Check each line of the entries below for the word "bubopal", and copy out the ones that have it.

- - - - - - -

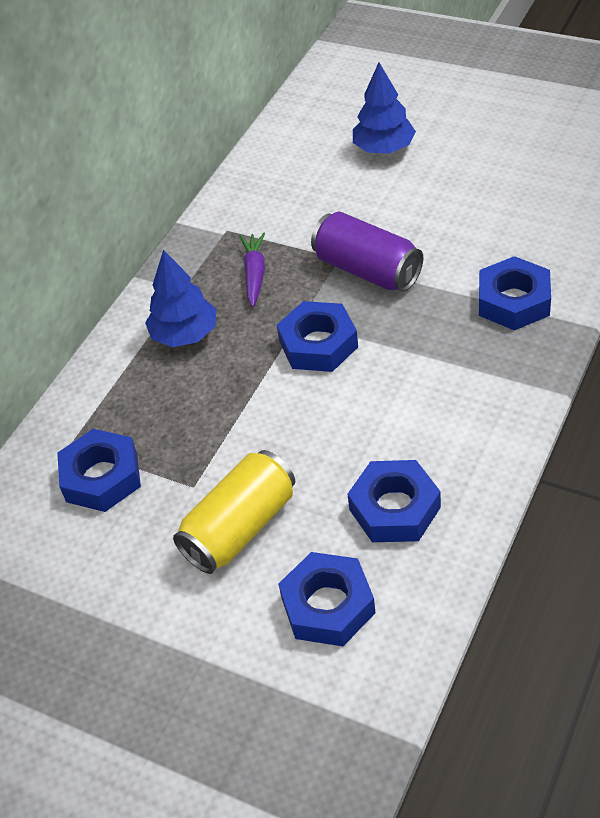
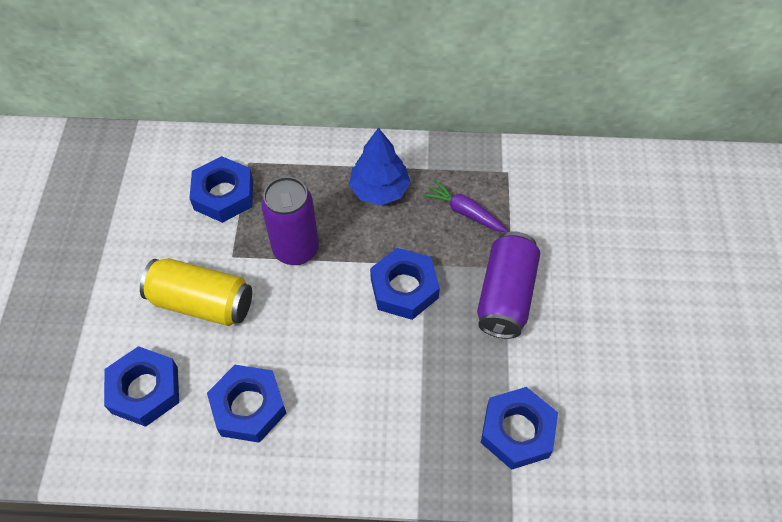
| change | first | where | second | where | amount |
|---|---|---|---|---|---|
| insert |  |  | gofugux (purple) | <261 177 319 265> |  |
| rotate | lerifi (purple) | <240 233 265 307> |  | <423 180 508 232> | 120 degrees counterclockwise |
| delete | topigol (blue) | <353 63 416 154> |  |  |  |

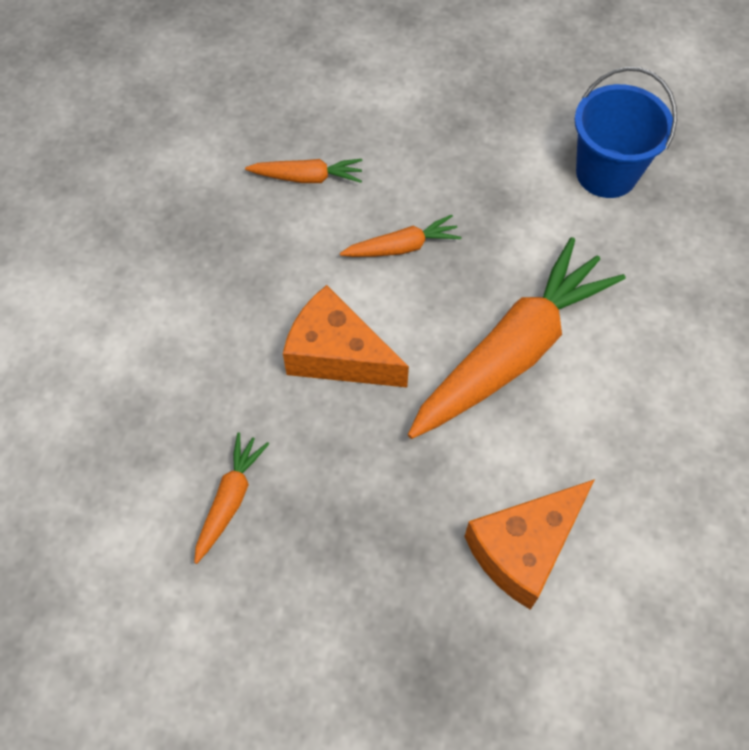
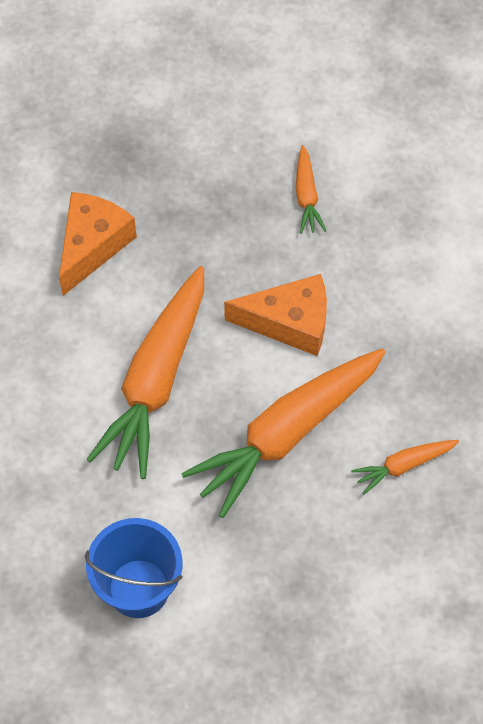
| change | first | where | second | where | amount |
|---|---|---|---|---|---|
| resize | lerifi (orange) | <340 215 462 257> |  | <181 348 385 518> | x2.17 |

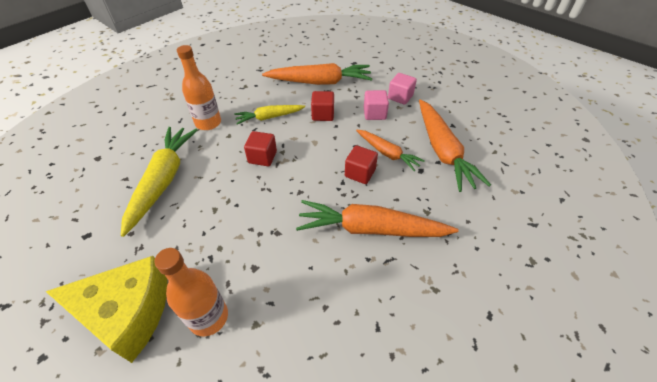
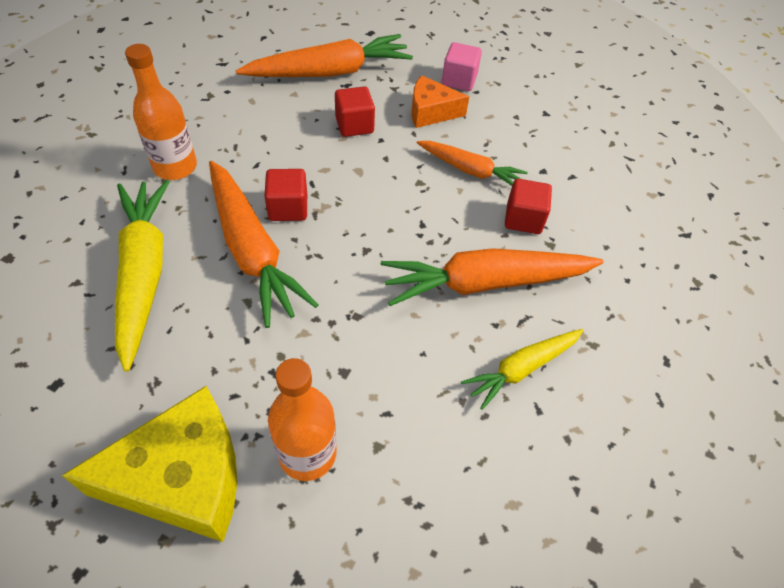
| change | first | where | second | where | amount |
|---|---|---|---|---|---|
| move | lerifi (orange) | <419 99 491 192> |  | <209 161 318 328> |  |
| replace | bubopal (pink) | <364 90 389 120> | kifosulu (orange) | <411 75 469 128> |  |
| move | lerifi (yellow) | <234 105 305 124> |  | <461 329 583 410> |  |
| move | bubopal (red) | <345 145 378 184> |  | <505 179 552 234> |  |

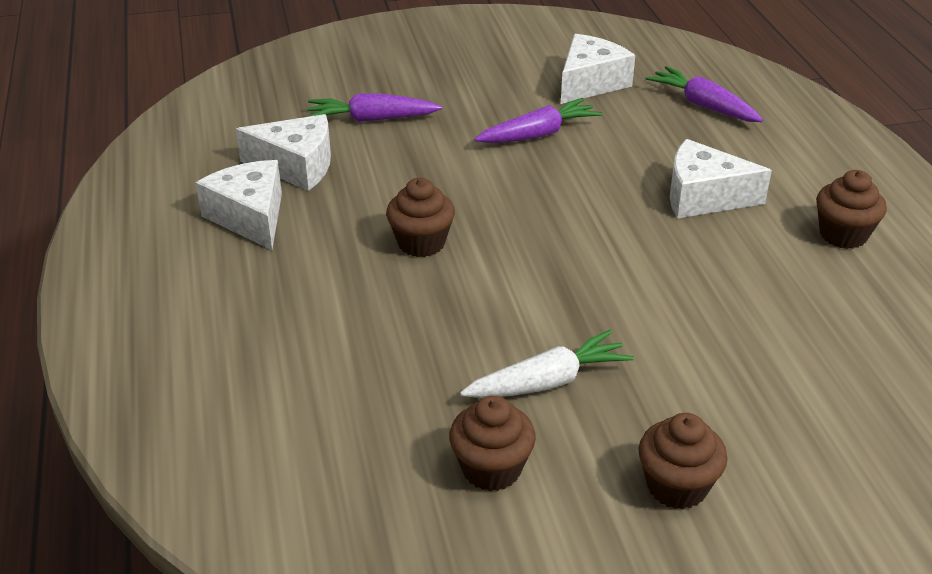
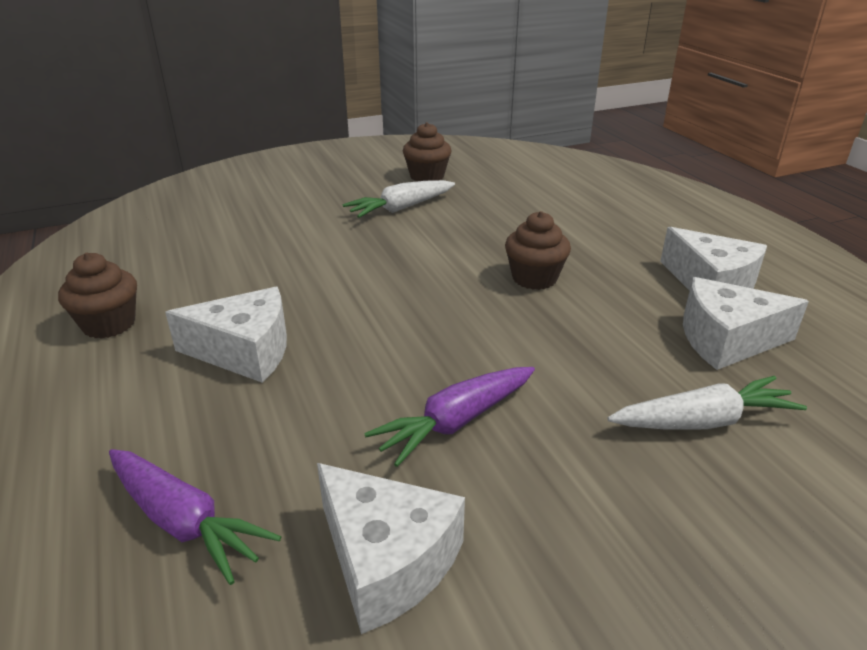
| change | first | where | second | where | amount |
|---|---|---|---|---|---|
| rotate | kifosulu (white) | <561 34 635 104> |  | <317 463 465 634> | 75 degrees counterclockwise |
| recolor | lerifi (purple) | <307 93 442 122> | lerifi (white) | <607 376 807 430> |  |
| delete | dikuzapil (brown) | <638 413 727 509> |  |  |  |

- - - - - - -

-- THE ANSWER --
| replace | bubopal (pink) | <364 90 389 120> | kifosulu (orange) | <411 75 469 128> |  |
| move | bubopal (red) | <345 145 378 184> |  | <505 179 552 234> |  |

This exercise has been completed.